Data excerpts

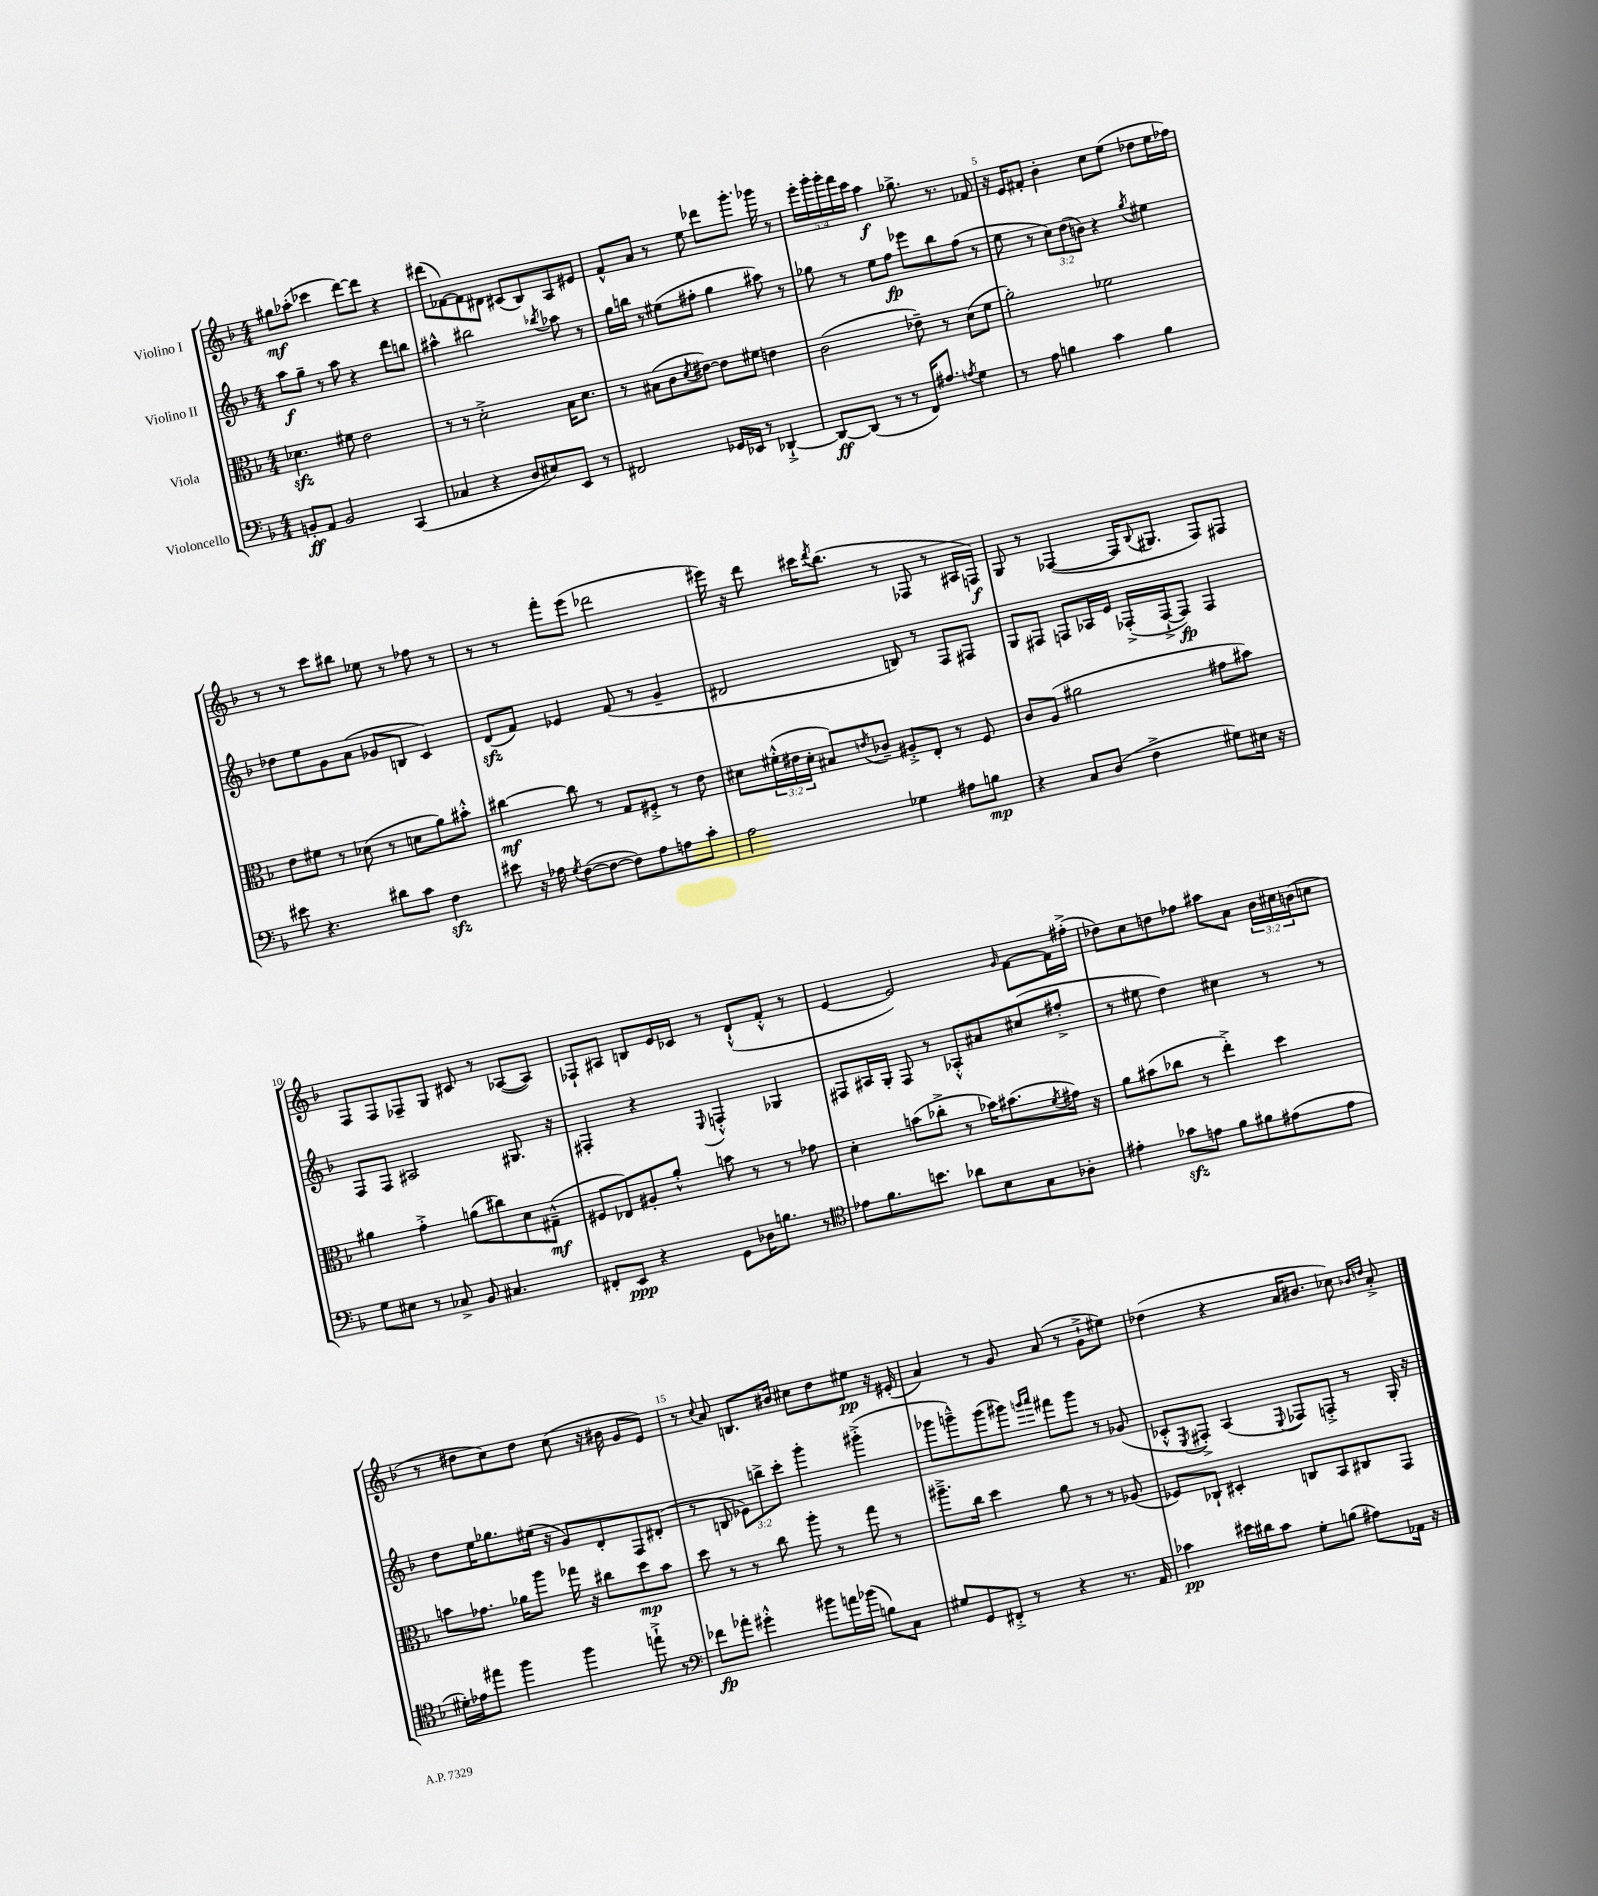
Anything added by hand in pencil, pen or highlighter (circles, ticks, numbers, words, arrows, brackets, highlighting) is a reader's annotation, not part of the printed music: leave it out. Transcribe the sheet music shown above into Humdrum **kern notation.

**kern	**kern	**kern	**kern
*staff4	*staff3	*staff2	*staff1
*clefF4	*clefC3	*clefG2	*clefG2
*k[b-]	*k[b-]	*k[b-]	*k[b-]
*M4/4	*M4/4	*M4/4	*M4/4
8BB'	4.d-	8aa	8gg#
8AA	.	8gg~	(8aa-'
2BB	.	8r	4ccc-
.	8f#	8aa	.
.	2e	4r	[8ddd)
.	.	.	8ddd]
(4CC	.	8ddd	4r
.	.	8bb	.
=	=	=	=
4C-	8r	4aa#^^	(8ddd#
.	8r	.	[8f-)
4r	2d'^	2bb#	8f-]
.	.	.	8d#
8D	.	.	(8c#
8E#)	.	.	8B-)
.	.	8qbb-	.
8EE	16B-	8aa-	8A
.	8.d	.	.
8r	.	8r	8e#
=	=	=	=
2FF#	8r	16gg	8f^^
.	.	16bb	.
.	(8B#	8r	8a
.	8c	(8ee#	8r
.	8qd	.	.
.	[8e#)	8ff#'	8ee
16GG-	8e#]	4gg	8ddd-
16EE-	.	.	.
8r	8f#	.	8.ggg'
[4DD-`^	4e	8aa#)	.
.	.	.	16ggg-
.	.	8r	8r
=	=	=	=
8DD-_	(2c	8gg-	20eee'
.	.	.	20ggg'
.	.	.	20ggg'
(8DD-]	.	8r	.
.	.	.	20fff
.	.	.	20ccc
8r	.	8ee	4aa
8r	.	8ff	.
16FF)	8e-~)	8eee-	8.gg-^
8.A#	.	.	.
.	8r	8bb-	.
.	.	.	8.r
8qA	.	.	.
4G	(8d	(8ff	.
.	8f	8r	8f-
=	=	=	=
8r	2a')	8ee	16r
.	.	.	16e
8A	.	8r	8f#'
4B	.	12cc)	4b-'
.	.	(12dd	.
.	.	12b)	.
4c	2f-	4r	8cc
.	.	.	(8ee
.	.	8qgg	.
4B	.	4ee#	8dd-
.	.	.	16ee
.	.	.	16ff-)
=	=	=	=
8e#	8e	8dd-	8r
4.r	8f#	8ee	8r
.	8r	8g	8ccc
.	(8d-	(8a	8bb#
8d#	8r	8g-	8ee-
8c	8d	8B	8r
4F	8a)	4c)	8ff-
.	8b#'^^	.	8r
=	=	=	=
8e#	[4cc#	(8d	8r
16r	.	8f)	8r
16A-	.	.	.
8qG	.	.	.
([8F	8cc#]	4e-	8fff'
8F_	8r	.	(8eee
8F])	8G	(8f	2ddd-
8A-	8F#'^	8r	.
8A	8r	4g~	.
8c'	8e	.	.
=	=	=	=
2A	8d#	2d#	16eee#)
.	.	.	16r
.	(24f#'^^	.	8ddd
.	24e#	.	.
.	24d#'	.	.
.	8B#)	.	16ccc#
.	.	.	8qddd
.	.	.	(8.bb-
.	8qe	.	.
.	8c-~	.	.
4G-	8A#'^	8B)	8r
.	8E'	8r	8F-
8A#	8r	8F	8r
8B	8F	8F#	16A#
.	.	.	16F)
=	=	=	=
4r	8c	8G	8G
.	(8A	8F#	8r
8C	2a#	8F	([4F-
(8D	.	16A-	.
.	.	16e	.
4F^	.	(16F-'^	16F-]
.	.	.	8qqB-
.	.	[16F-`^	8.G#
.	.	8F-])	.
8G#)	8g#	4F-	8F-)
16E#	8b#)	.	8F#
16r	.	.	.
=	=	=	=
8G	4a#	8F	8F
8E#	.	8F	8F
8r	4g'^	2A#	8F-~
8C-^	.	.	8G
8BB-	(8a	.	8c#
4.C#	8cc#)	.	8r
.	8d	8.G#	([8A-
.	(8G#~^^	.	8A-])
.	.	16r	.
=	=	=	=
8FF#'	8F#	4F#'	8F-`
8EE	8E-)	.	8A#
4r	8A#'	4r	8B
.	8a'^^	.	16e
.	.	.	16c-
.	.	8qqE	.
8GG	8b	4F'^^	8r
16D-	8r	.	(8d`^^
8.B	.	.	.
.	8r	4G-	8f'^^
8r	8g-	.	8r
=	=	=	=
*clefC4	*	*	*
8e-	4d'	8F#	[4e
8.f	.	16A#	.
.	.	16G'	.
.	(8b	8F#	2e])
8.b	.	.	.
.	8cc-'^	8r	.
8a-	8r	8A-'^^	.
8B-	16b-)	8a#	.
.	(8.b#	.	.
.	.	.	16qqg
8G	.	(8cc#	[8f
.	8qf	.	.
8A-'	16g#)	8ff#'^	16f]
.	16r	.	(16ff#'^
=	=	=	=
4e#'	8a	8r	8dd-)
.	(8b#	8ee#	8cc
8g-	8cc-	4dd)	8dd
8e	8r	.	8ff-
8f	4ee'^)	4cc#	8aa#
8f#	.	.	8a
(8e#	4dd	8r	24b-
.	.	.	24cc#
.	.	.	(24b
8e#	.	8r	8cc
=	=	=	=
16d#')	8b	8dd	8r
16e-	.	.	.
8ee#	8.g-	16ee	8dd#
.	.	8.gg-	.
4ff	.	.	8cc)
.	16a-	.	.
.	8aa	(16ee#	8dd#
.	.	16r	.
4ff	16gg-	8g)	(8cc
.	16r	.	.
.	8cc#	8d'	16r
.	.	.	16b#
8ee`^	8dd	8F	8g
8r	8b	(8d#'	8e)
=	=	=	=
*clefF4	*	*	*
8f-	8dd	8r	8r
.	.	.	8qqcc
8a-'	8r	8B	8a
4g#'^^	8r	12e-)	8.B
.	.	12bb^	.
.	8cc	.	.
.	.	12ccc'	.
.	.	.	16b#
8b#	8aa'	4ggg'	8cc#
16a	8r	.	8dd
(16b-	.	.	.
8B)	8gg	(4ggg#'^	8ee#
8C	8r	.	16r
.	.	.	(16e#'
=	=	=	=
8G#	8.aa#~^	8ggg-	4a)
8GG	.	8ggg~^^)	.
.	16cc	.	.
8FF#'^	4dd	(8ggg	8r
8r	.	8ggg#)	8g
.	.	16qqggg	.
.	.	16qqaaa	.
4r	8a	8fff#	(8a
.	8r	8ggg	8r
8.r	8r	8r	8g`^
.	(8A-	(8g-	8ee#)
16AA	.	.	.
=	=	=	=
4c-	8F-)	8c-'^^	(4dd-
.	.	8qE	.
.	8C-`	8F#'^)	.
16e#	4D#'	(4A	4r
16d#	.	.	.
8c-	.	.	.
.	.	8qqE	.
8G'	8C	8F-)	16a
.	.	.	8.b#
(8B	8BB-	8F'^	.
8A#)	8C#	8r	8cc-)
.	.	.	16qqb-
.	.	.	16qqdd
16AA-	8GG	16G'	8a'^
16r	.	16r	.
==	==	==	==
*-	*-	*-	*-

SHORT PROBLEM: Pull out and copy each line of the data above that contains the string "kern". Treat uppercase and lowercase letters as distinct.

ANSWER TO THE PROBLEM:
Anything added by hand in pencil, pen or highlighter (circles, ticks, numbers, words, arrows, brackets, highlighting) is a reader's annotation, not part of the printed music: leave it out. Transcribe the sheet music shown above into Humdrum **kern notation.
**kern	**kern	**kern	**kern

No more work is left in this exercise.